───── Material to process

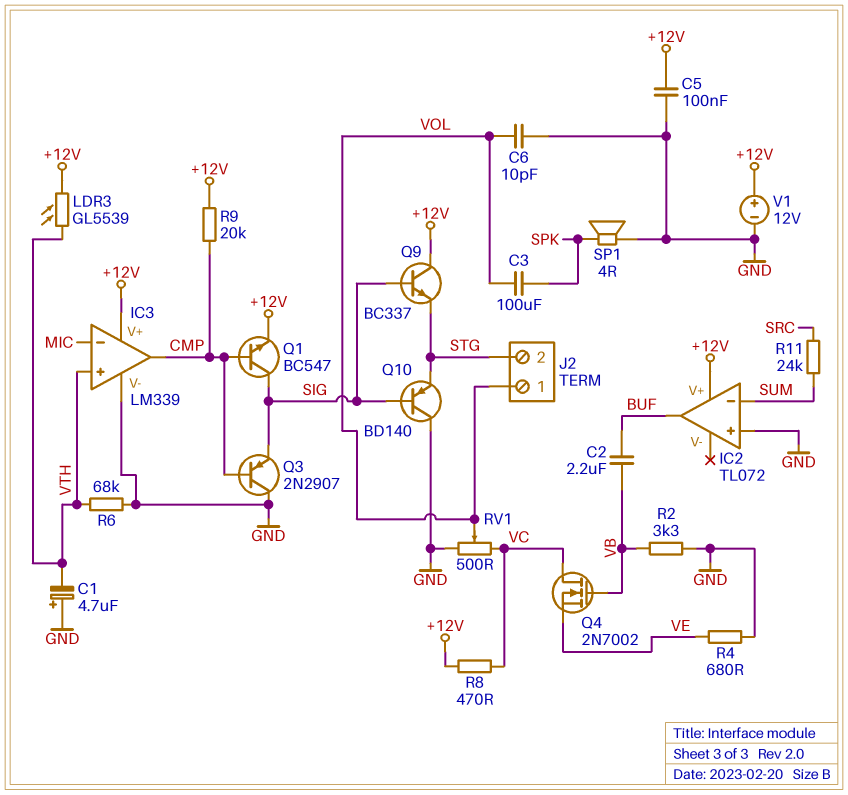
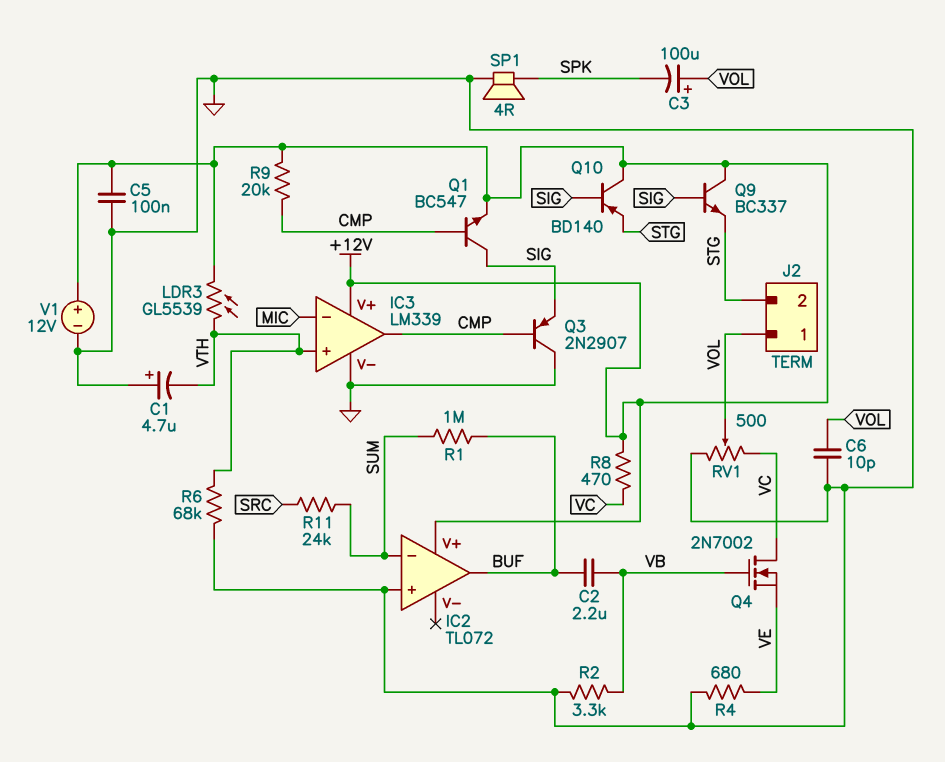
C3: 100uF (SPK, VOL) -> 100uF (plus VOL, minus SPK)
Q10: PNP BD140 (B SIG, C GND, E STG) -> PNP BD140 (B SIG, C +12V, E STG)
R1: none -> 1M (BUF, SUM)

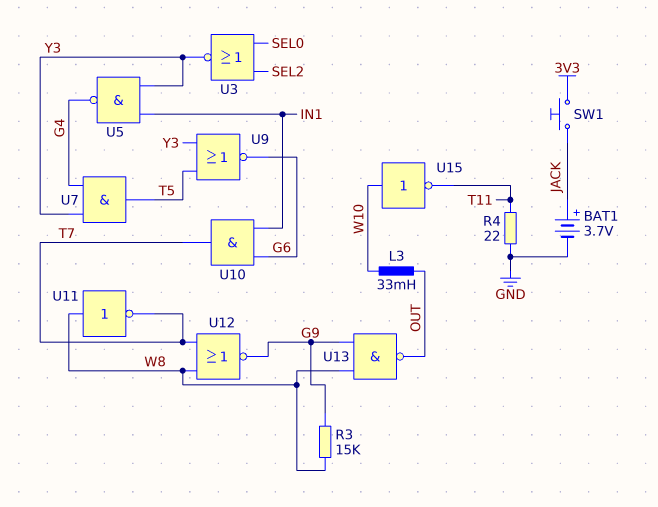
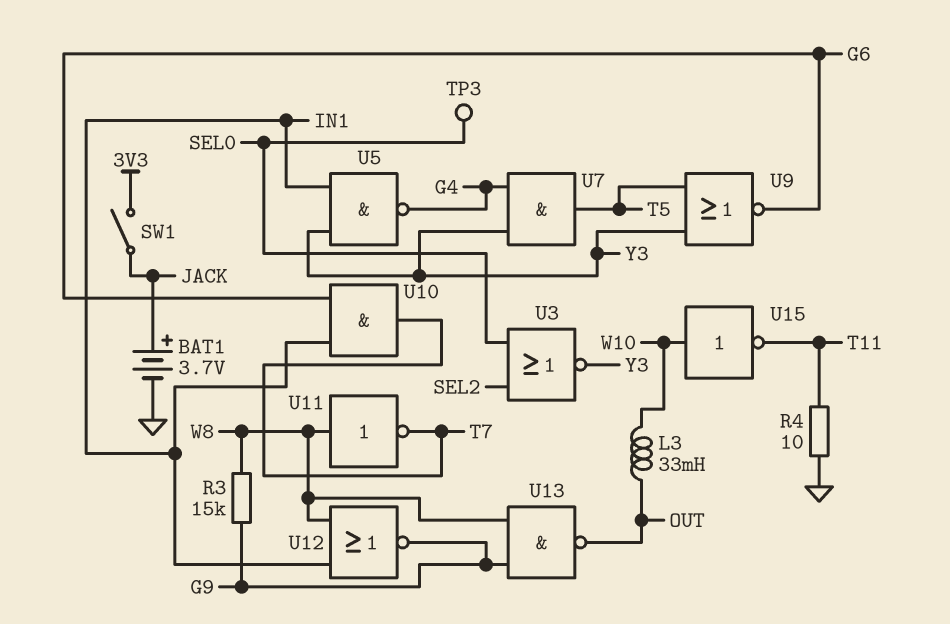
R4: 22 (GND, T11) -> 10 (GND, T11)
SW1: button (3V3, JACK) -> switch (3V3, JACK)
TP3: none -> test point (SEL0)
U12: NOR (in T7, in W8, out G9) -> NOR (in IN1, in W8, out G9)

──────────

▶ _Description of the task_
Output only the lines from the line that contains "SW1: button (3V3, JACK) -> switch (3V3, JACK)" through the end of the entries, both included, exactly as they appear.

▶ _Completed task_
SW1: button (3V3, JACK) -> switch (3V3, JACK)
TP3: none -> test point (SEL0)
U12: NOR (in T7, in W8, out G9) -> NOR (in IN1, in W8, out G9)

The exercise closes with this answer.